What this task involves:
Beginning at the line that contains "R3: 4.7k (N1, VCC) -> none", transcribe the remaining lines of the listing exactly; include the final line and omit everything before.

Records for the task:
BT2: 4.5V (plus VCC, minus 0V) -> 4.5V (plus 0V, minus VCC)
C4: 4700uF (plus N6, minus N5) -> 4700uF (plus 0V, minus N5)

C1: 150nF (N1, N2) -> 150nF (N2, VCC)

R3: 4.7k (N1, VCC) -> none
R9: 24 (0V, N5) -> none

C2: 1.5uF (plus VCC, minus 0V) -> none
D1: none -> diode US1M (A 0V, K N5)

Written solution:
R3: 4.7k (N1, VCC) -> none
R9: 24 (0V, N5) -> none

C2: 1.5uF (plus VCC, minus 0V) -> none
D1: none -> diode US1M (A 0V, K N5)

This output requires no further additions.